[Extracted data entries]
+---+
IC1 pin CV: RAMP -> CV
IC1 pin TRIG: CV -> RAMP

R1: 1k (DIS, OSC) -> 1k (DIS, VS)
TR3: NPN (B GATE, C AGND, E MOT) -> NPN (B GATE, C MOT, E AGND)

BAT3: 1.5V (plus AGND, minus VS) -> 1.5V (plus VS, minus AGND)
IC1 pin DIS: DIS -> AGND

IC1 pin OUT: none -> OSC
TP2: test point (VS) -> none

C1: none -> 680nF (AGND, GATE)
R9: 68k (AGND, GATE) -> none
+---+
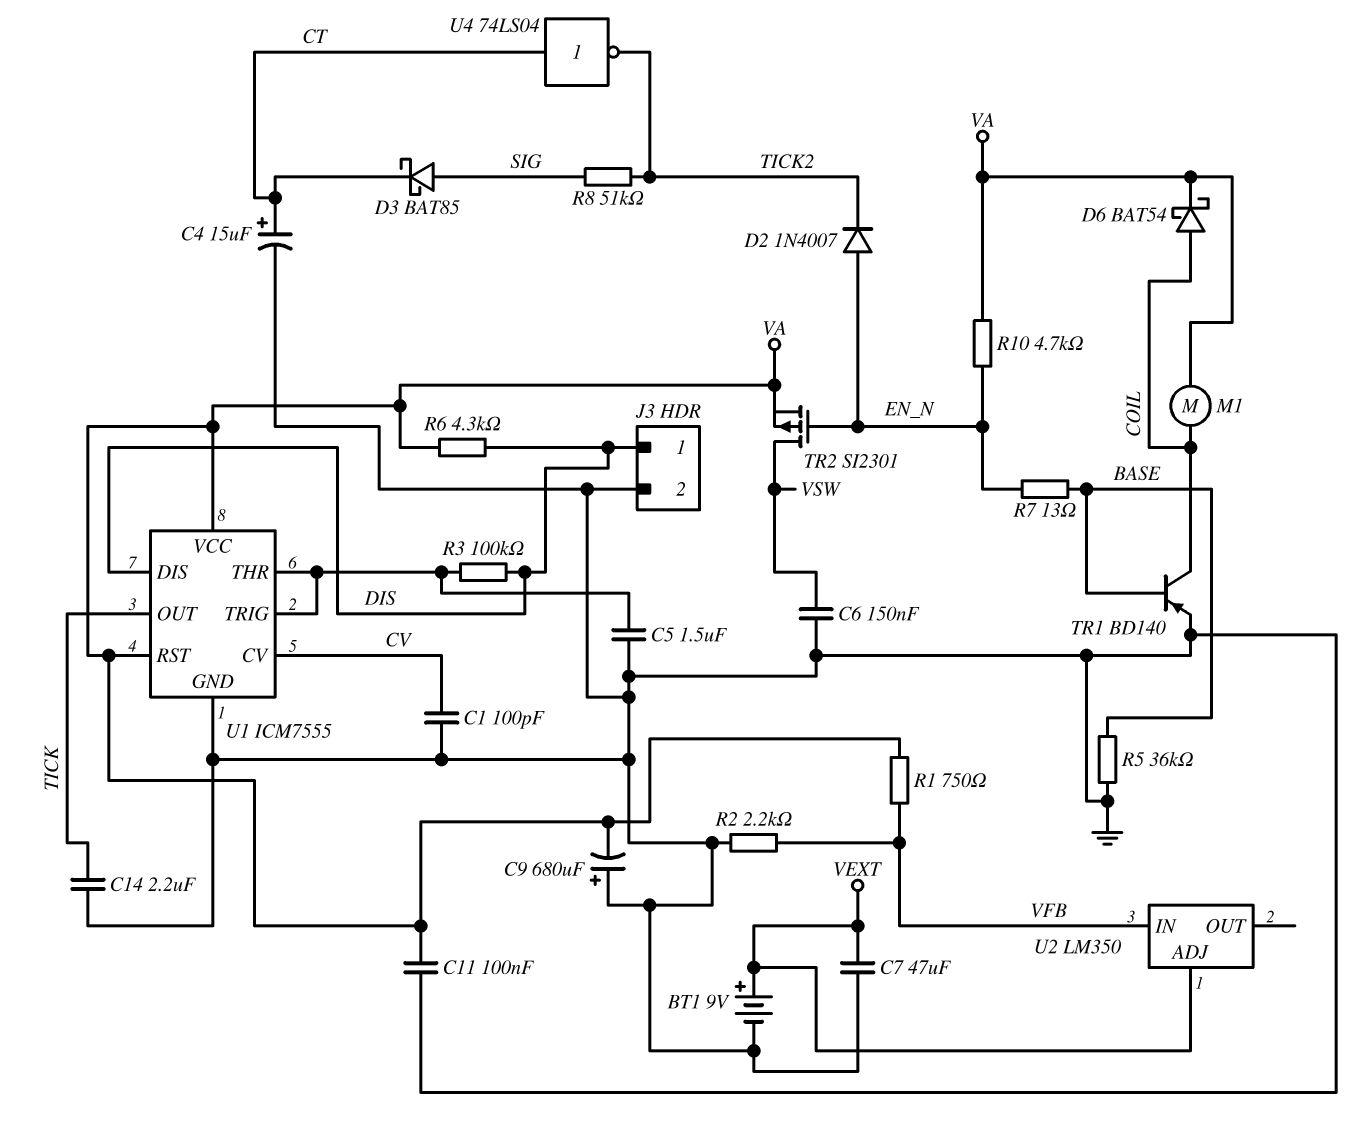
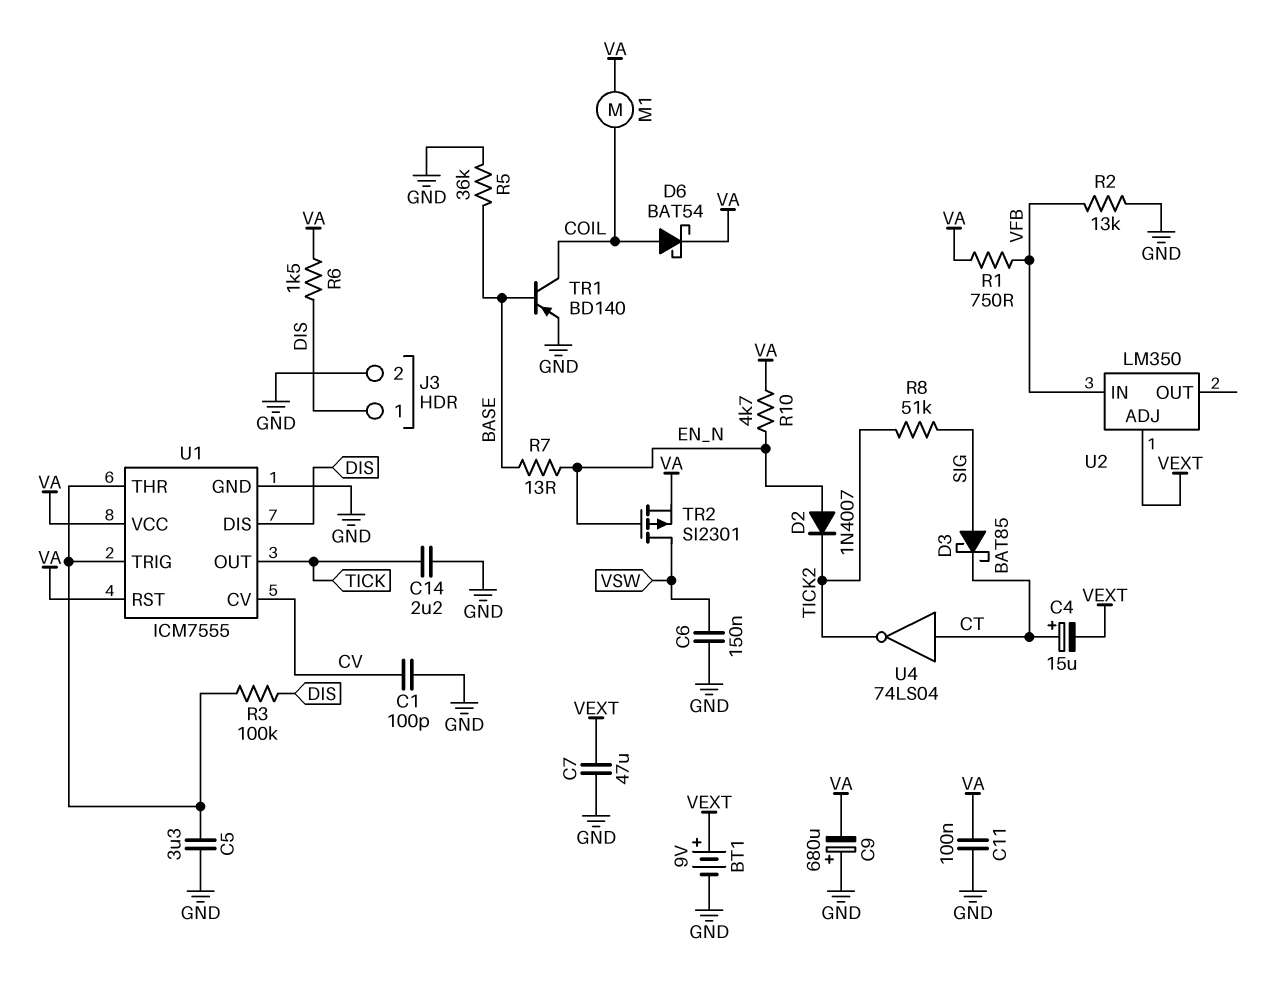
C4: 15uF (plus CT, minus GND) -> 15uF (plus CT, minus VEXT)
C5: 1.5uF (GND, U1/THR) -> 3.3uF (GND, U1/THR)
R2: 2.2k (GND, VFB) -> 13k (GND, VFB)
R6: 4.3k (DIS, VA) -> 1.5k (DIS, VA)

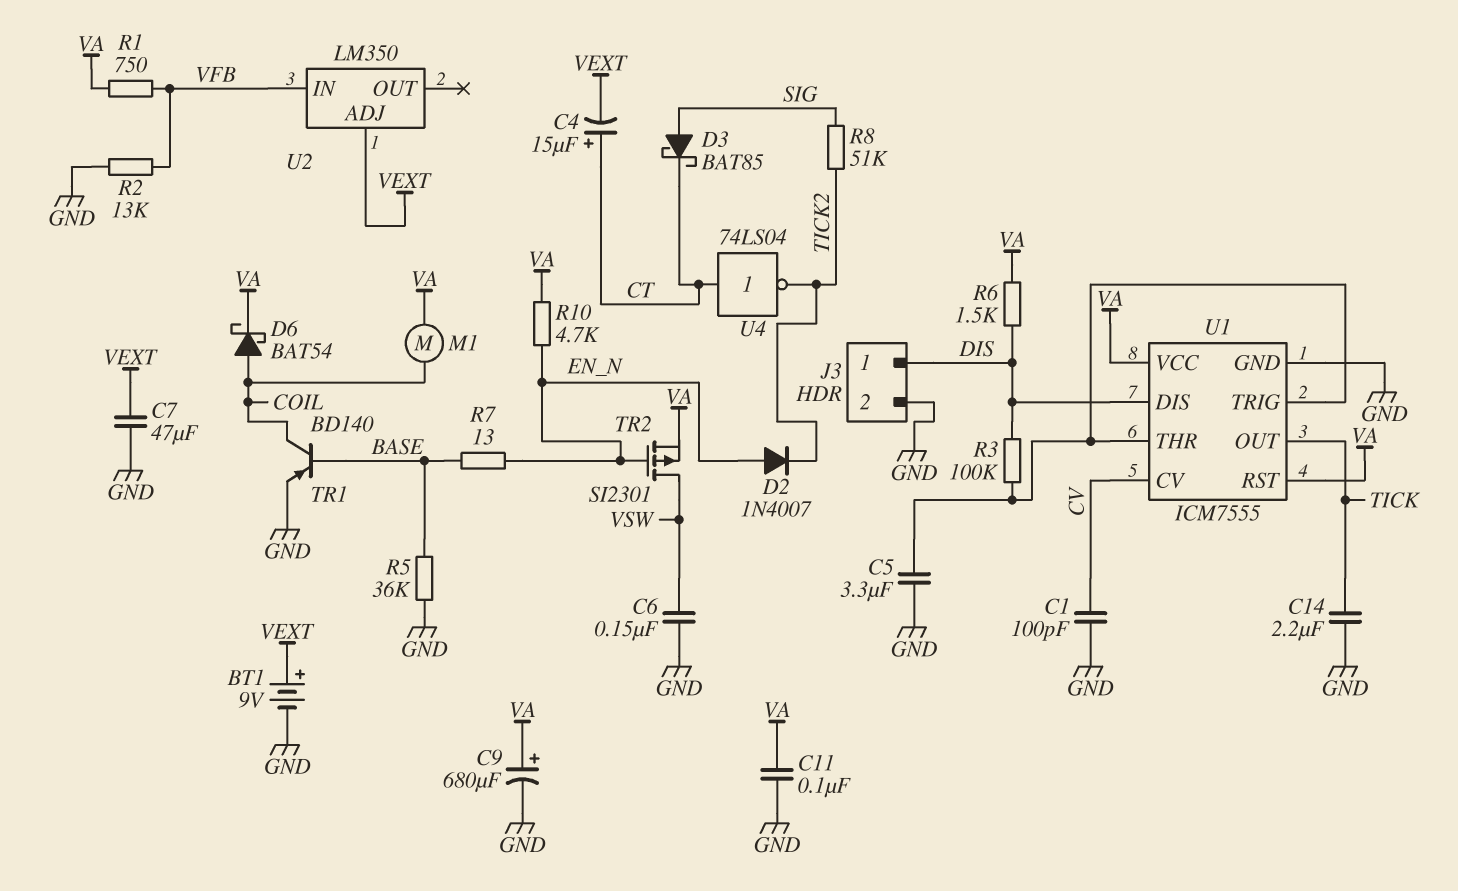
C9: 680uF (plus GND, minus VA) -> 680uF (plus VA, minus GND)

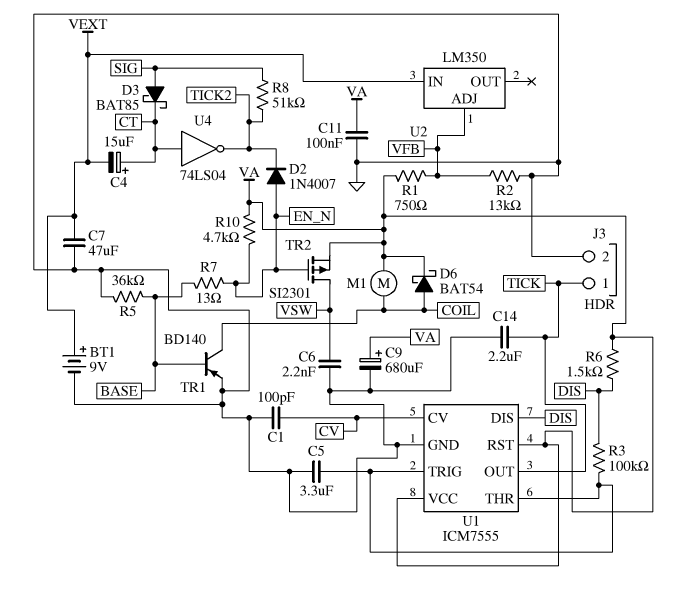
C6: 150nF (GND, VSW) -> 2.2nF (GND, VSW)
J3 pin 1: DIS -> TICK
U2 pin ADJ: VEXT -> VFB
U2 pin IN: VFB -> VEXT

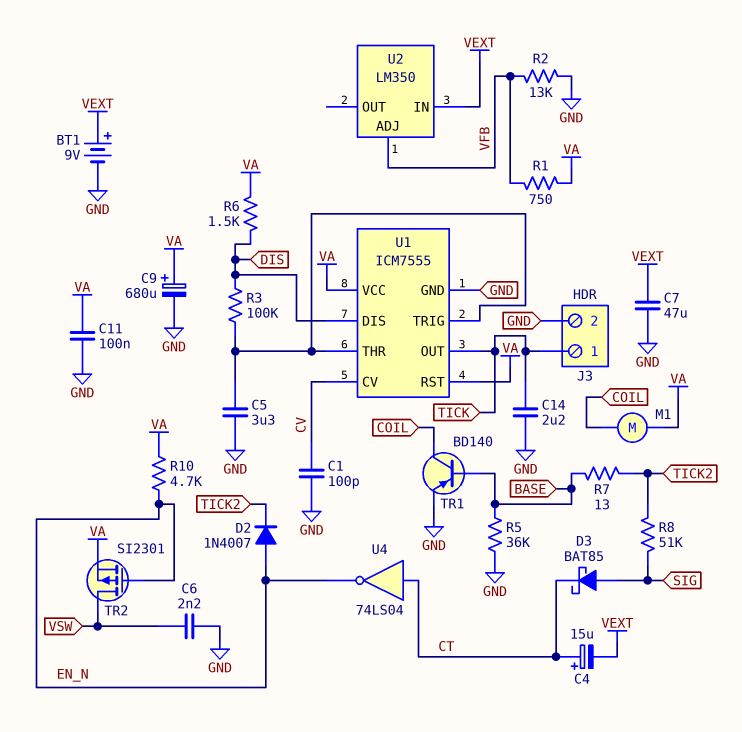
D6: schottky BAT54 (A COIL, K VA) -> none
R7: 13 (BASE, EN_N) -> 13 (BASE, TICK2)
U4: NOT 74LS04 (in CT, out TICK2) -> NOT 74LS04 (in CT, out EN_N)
+---+
WHAT NEEDS TO BE DONE >> Out of the entries above, write out only the lines between the line holding "IC1 pin CV: RAMP -> CV" and the line holding "R9: 68k (AGND, GATE) -> none", inclusive, each exactly as given.

RESULT BELOW >>
IC1 pin CV: RAMP -> CV
IC1 pin TRIG: CV -> RAMP

R1: 1k (DIS, OSC) -> 1k (DIS, VS)
TR3: NPN (B GATE, C AGND, E MOT) -> NPN (B GATE, C MOT, E AGND)

BAT3: 1.5V (plus AGND, minus VS) -> 1.5V (plus VS, minus AGND)
IC1 pin DIS: DIS -> AGND

IC1 pin OUT: none -> OSC
TP2: test point (VS) -> none

C1: none -> 680nF (AGND, GATE)
R9: 68k (AGND, GATE) -> none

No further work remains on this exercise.